▶ Requirement
Begin with the line containing "green glasses: [451,213,544,303]" and copy each line exactly through the last line of the entries, inclusive.
==== Records to process ====
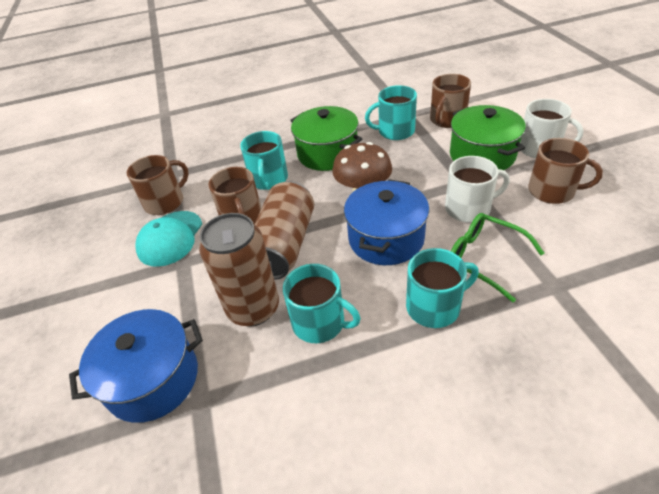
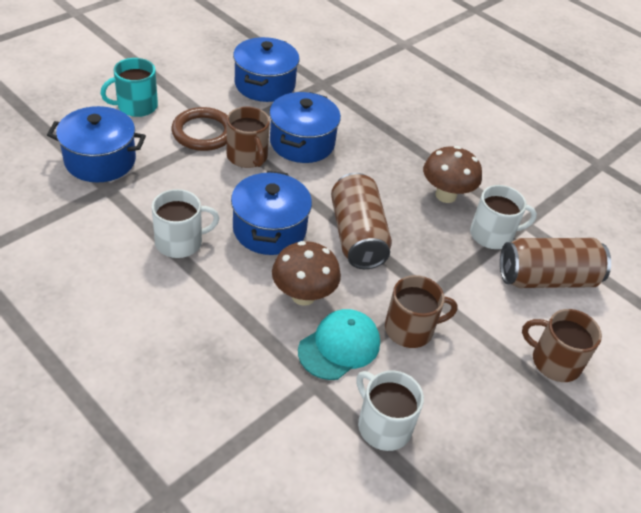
blue pot: [69,309,203,423] [344,179,430,265] = 2 -> [47,106,146,182] [231,171,312,255] [233,37,299,102] [269,92,341,163] = 4
brown mug: [127,155,189,215] [209,167,261,224] [430,74,471,128] [528,138,603,204] = 4 -> [227,107,270,168] [385,275,458,348] [522,309,602,382] = 3
brown mushroom: [332,142,392,192] = 1 -> [272,241,341,306] [423,146,482,203] = 2
brown ring: none = 0 -> [172,107,228,151] = 1
green glasses: [451,213,544,303] = 1 -> none = 0
green pot: [290,106,362,171] [450,105,526,170] = 2 -> none = 0
turquoise mug: [240,131,288,190] [283,264,361,343] [365,85,417,140] [406,248,479,328] = 4 -> [101,58,158,117] = 1
white mug: [445,156,510,222] [520,99,584,158] = 2 -> [152,189,219,258] [356,370,424,451] [470,185,537,249] = 3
====
▶ Exercise response
green glasses: [451,213,544,303] = 1 -> none = 0
green pot: [290,106,362,171] [450,105,526,170] = 2 -> none = 0
turquoise mug: [240,131,288,190] [283,264,361,343] [365,85,417,140] [406,248,479,328] = 4 -> [101,58,158,117] = 1
white mug: [445,156,510,222] [520,99,584,158] = 2 -> [152,189,219,258] [356,370,424,451] [470,185,537,249] = 3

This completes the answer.